# [CHALLENGE]
Copy the material below word for word from the line with "red circle: moved 16 px right" to the line with "pink ellipse: moved 14 px right, 28 px up", including both of those lines. Leave the pictures out of your copy.

# [Dataset records]
═══

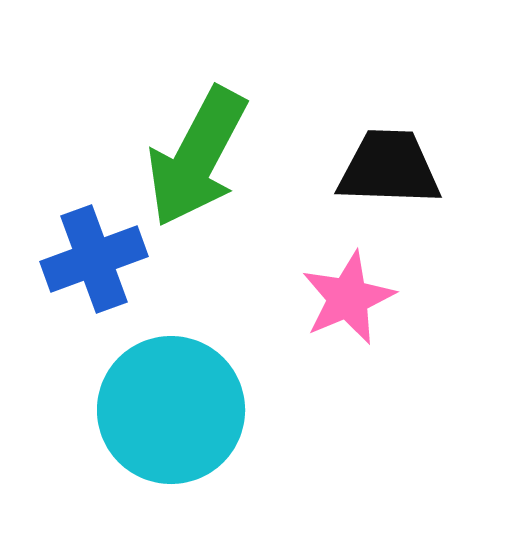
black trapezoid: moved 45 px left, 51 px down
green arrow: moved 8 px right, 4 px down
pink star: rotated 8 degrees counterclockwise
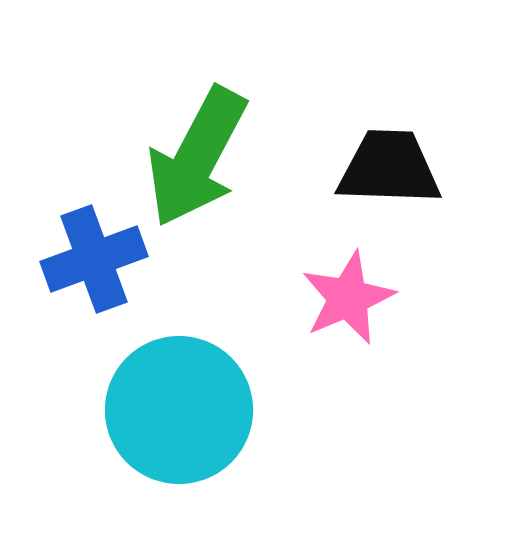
cyan circle: moved 8 px right
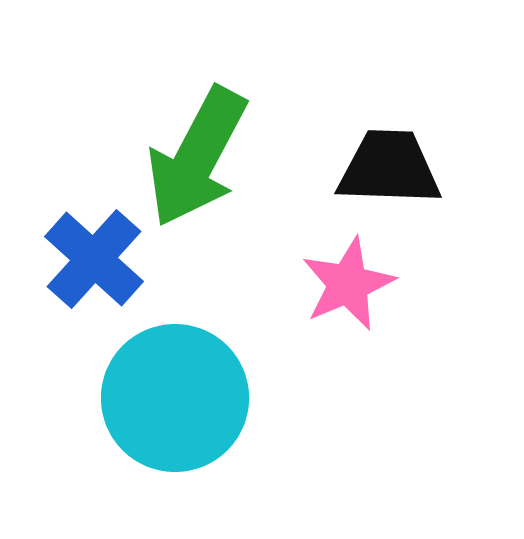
blue cross: rotated 28 degrees counterclockwise
pink star: moved 14 px up
cyan circle: moved 4 px left, 12 px up
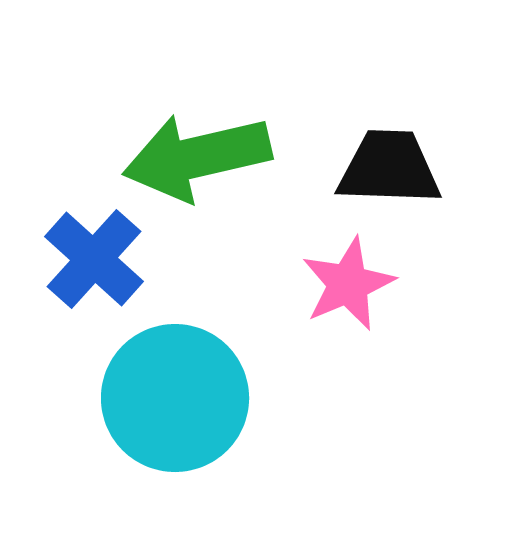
green arrow: rotated 49 degrees clockwise
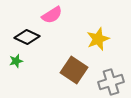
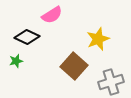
brown square: moved 4 px up; rotated 8 degrees clockwise
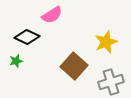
yellow star: moved 8 px right, 3 px down
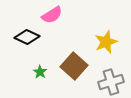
green star: moved 24 px right, 11 px down; rotated 24 degrees counterclockwise
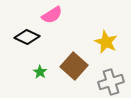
yellow star: rotated 25 degrees counterclockwise
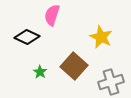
pink semicircle: rotated 140 degrees clockwise
yellow star: moved 5 px left, 5 px up
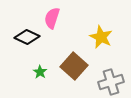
pink semicircle: moved 3 px down
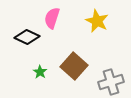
yellow star: moved 4 px left, 16 px up
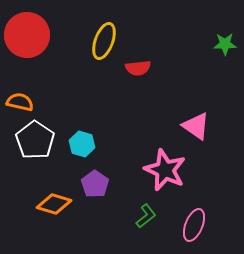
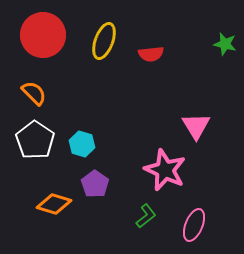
red circle: moved 16 px right
green star: rotated 15 degrees clockwise
red semicircle: moved 13 px right, 14 px up
orange semicircle: moved 14 px right, 9 px up; rotated 32 degrees clockwise
pink triangle: rotated 24 degrees clockwise
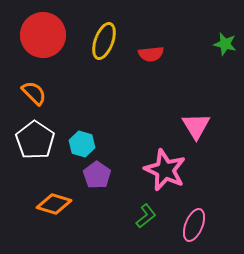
purple pentagon: moved 2 px right, 9 px up
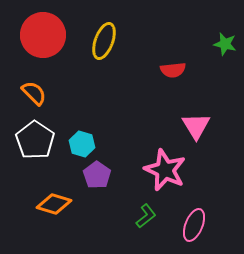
red semicircle: moved 22 px right, 16 px down
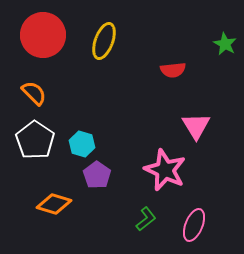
green star: rotated 15 degrees clockwise
green L-shape: moved 3 px down
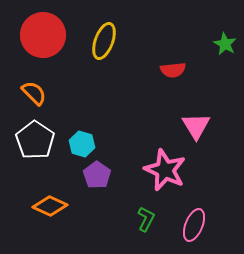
orange diamond: moved 4 px left, 2 px down; rotated 8 degrees clockwise
green L-shape: rotated 25 degrees counterclockwise
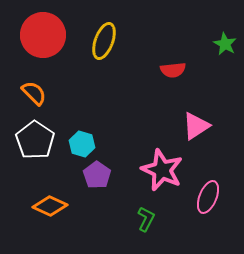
pink triangle: rotated 28 degrees clockwise
pink star: moved 3 px left
pink ellipse: moved 14 px right, 28 px up
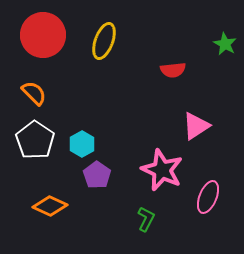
cyan hexagon: rotated 15 degrees clockwise
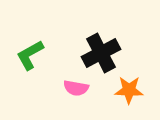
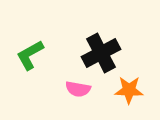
pink semicircle: moved 2 px right, 1 px down
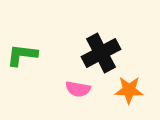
green L-shape: moved 8 px left; rotated 36 degrees clockwise
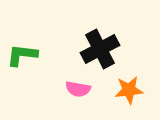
black cross: moved 1 px left, 4 px up
orange star: rotated 8 degrees counterclockwise
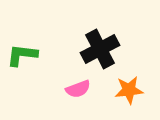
pink semicircle: rotated 30 degrees counterclockwise
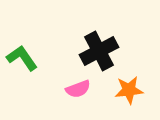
black cross: moved 1 px left, 2 px down
green L-shape: moved 3 px down; rotated 48 degrees clockwise
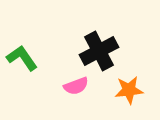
pink semicircle: moved 2 px left, 3 px up
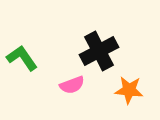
pink semicircle: moved 4 px left, 1 px up
orange star: rotated 12 degrees clockwise
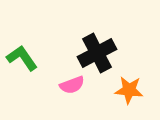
black cross: moved 2 px left, 2 px down
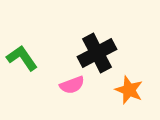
orange star: rotated 16 degrees clockwise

═══

# [FINAL ANSWER]
red circle: moved 16 px right
green star: rotated 15 degrees clockwise
red semicircle: moved 13 px right, 14 px up
orange semicircle: moved 14 px right, 9 px up; rotated 32 degrees clockwise
pink triangle: rotated 24 degrees clockwise
purple pentagon: moved 2 px right, 9 px up
red semicircle: moved 22 px right, 16 px down
green star: rotated 15 degrees clockwise
green L-shape: moved 3 px down
orange diamond: moved 4 px left, 2 px down; rotated 8 degrees clockwise
green L-shape: rotated 25 degrees counterclockwise
pink triangle: rotated 28 degrees clockwise
pink star: moved 3 px left
pink ellipse: moved 14 px right, 28 px up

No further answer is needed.